▸ **EXERCISE DIRECTIONS**
In your transcription, keep every record exact and leave out the pictures.

(Object transformation records)
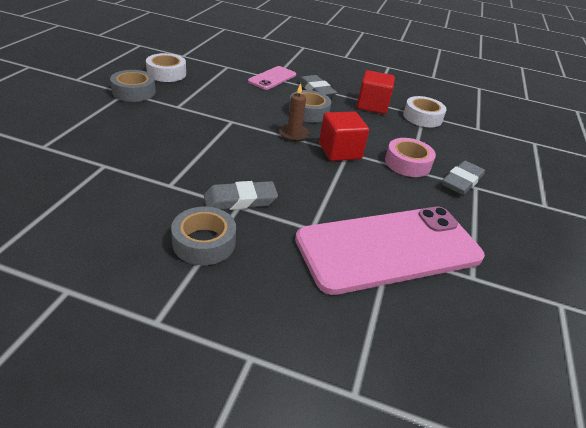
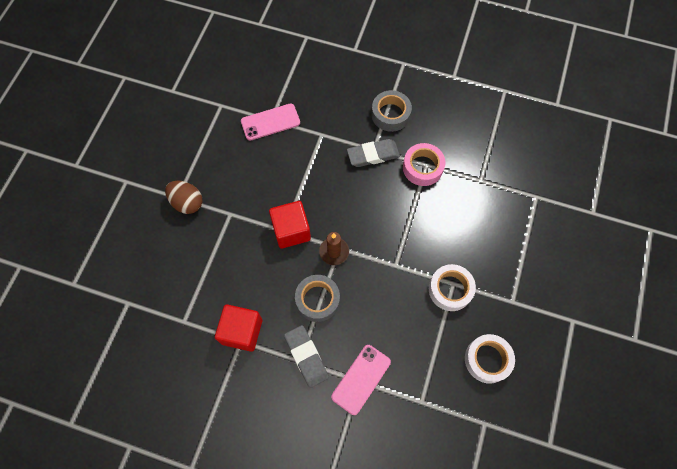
camera: 175 degrees left, 30 degrees up
grey tape [110,70,156,102] -> none
pink phone [295,207,485,295] -> pink phone [241,104,300,141], size x0.47
pink tape [385,138,436,177] -> pink tape moved to [403,143,446,186]
white tape [403,96,447,127] -> white tape moved to [429,264,476,311]
grey eraser [442,161,485,195] -> brown egg [165,181,202,214]

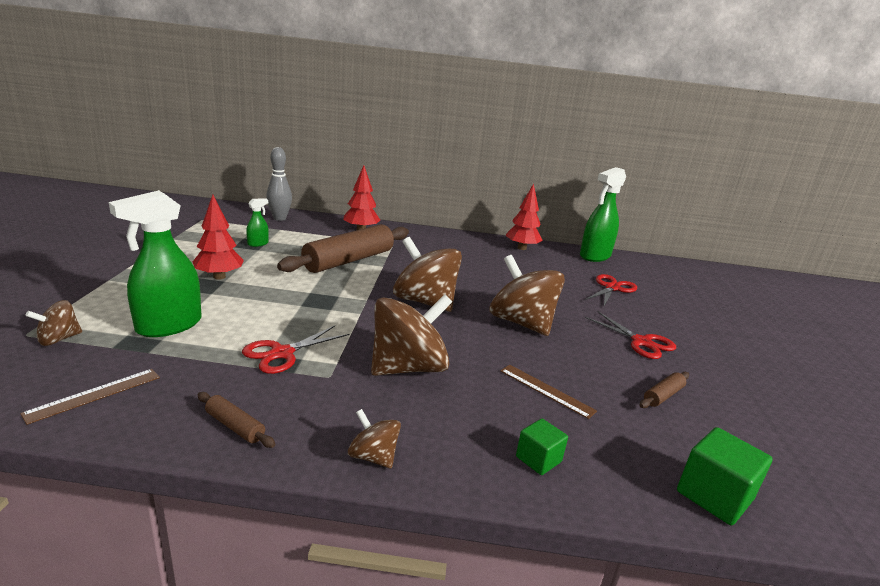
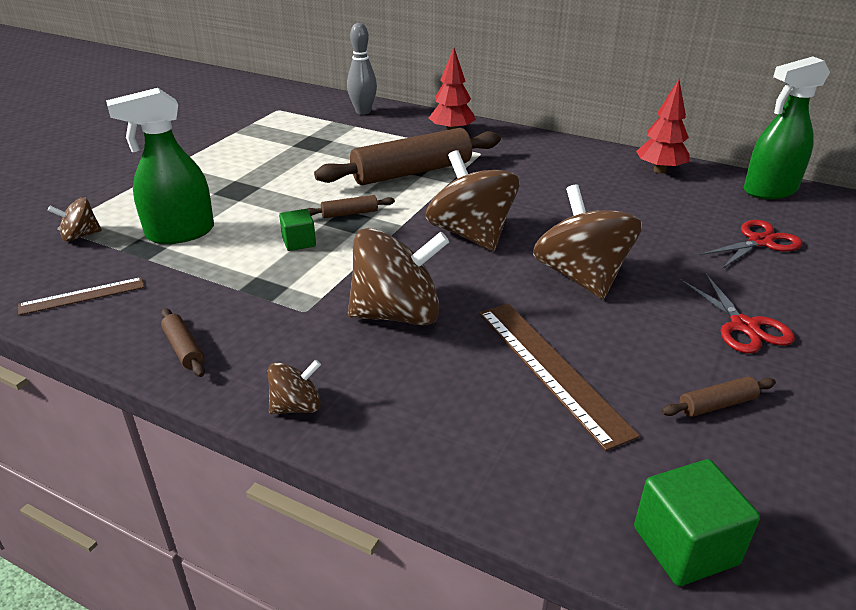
camera: 25 degrees right, 10 degrees up
red tree [193,195,244,280] -> none
red scissors [242,325,349,374] -> none
green spray bottle [246,198,269,247] -> none
brown spinning top [348,409,401,469] -> brown spinning top turned 90 degrees clockwise [268,360,321,414]
brown ruler [500,365,597,419] -> brown ruler [479,304,640,451], size x1.70
green cube [516,418,568,475] -> green cube moved to [279,209,316,251]
none -> brown rolling pin [307,195,395,218]

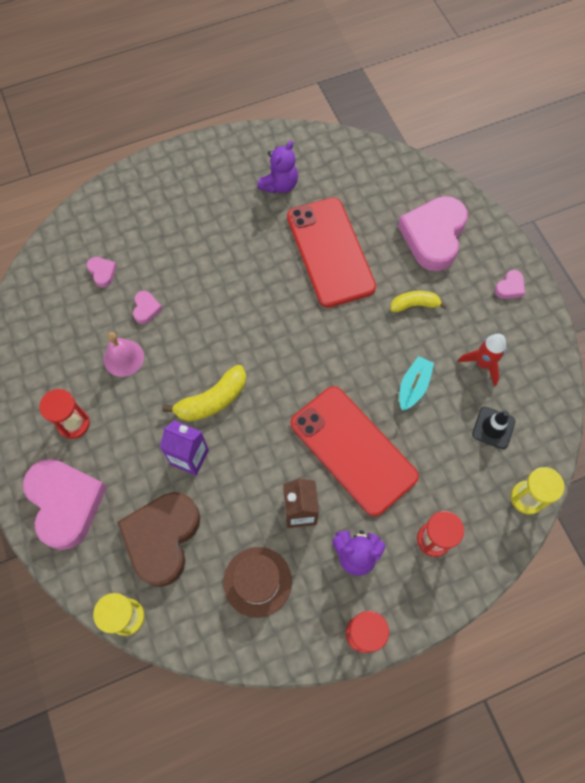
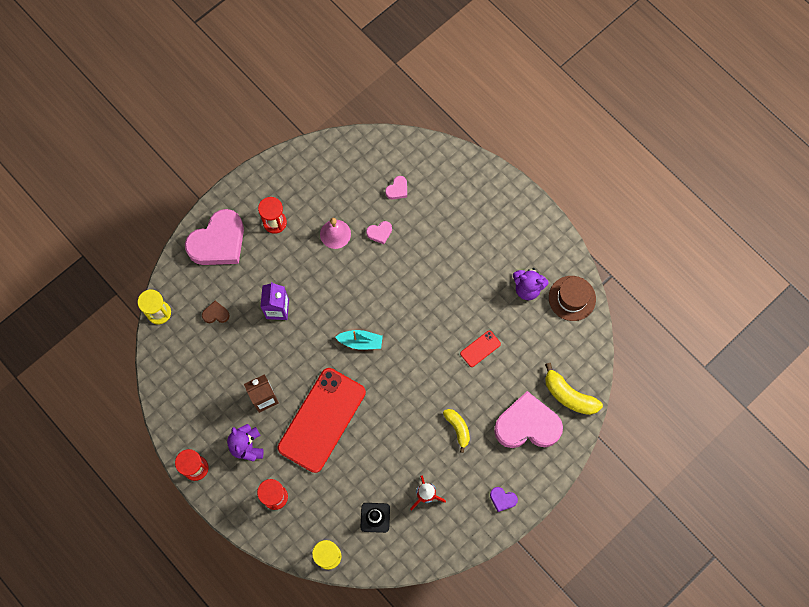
camera: 70 degrees right, 5 degrees up
brown heart [117,492,200,587] -> brown heart [202,301,230,323], size x0.41
yellow banana [162,365,246,422] -> yellow banana moved to [545,363,603,415]
brown hat [223,547,292,618] -> brown hat moved to [549,276,596,321]
red phone [287,197,376,308] -> red phone [460,331,501,367], size x0.40
turquoise boat [399,356,434,411] -> turquoise boat moved to [335,330,383,350]
pink heart [495,270,525,299] -> purple heart [490,487,518,512]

▸ **ANSWER BELOW**
camera: 175 degrees left, 30 degrees up
grey tape [110,70,156,102] -> none
pink phone [295,207,485,295] -> pink phone [241,104,300,141], size x0.47
pink tape [385,138,436,177] -> pink tape moved to [403,143,446,186]
white tape [403,96,447,127] -> white tape moved to [429,264,476,311]
grey eraser [442,161,485,195] -> brown egg [165,181,202,214]

camera: 25 degrees right, 10 degrees up
red tree [193,195,244,280] -> none
red scissors [242,325,349,374] -> none
green spray bottle [246,198,269,247] -> none
brown spinning top [348,409,401,469] -> brown spinning top turned 90 degrees clockwise [268,360,321,414]
brown ruler [500,365,597,419] -> brown ruler [479,304,640,451], size x1.70
green cube [516,418,568,475] -> green cube moved to [279,209,316,251]
none -> brown rolling pin [307,195,395,218]

camera: 70 degrees right, 5 degrees up
brown heart [117,492,200,587] -> brown heart [202,301,230,323], size x0.41
yellow banana [162,365,246,422] -> yellow banana moved to [545,363,603,415]
brown hat [223,547,292,618] -> brown hat moved to [549,276,596,321]
red phone [287,197,376,308] -> red phone [460,331,501,367], size x0.40
turquoise boat [399,356,434,411] -> turquoise boat moved to [335,330,383,350]
pink heart [495,270,525,299] -> purple heart [490,487,518,512]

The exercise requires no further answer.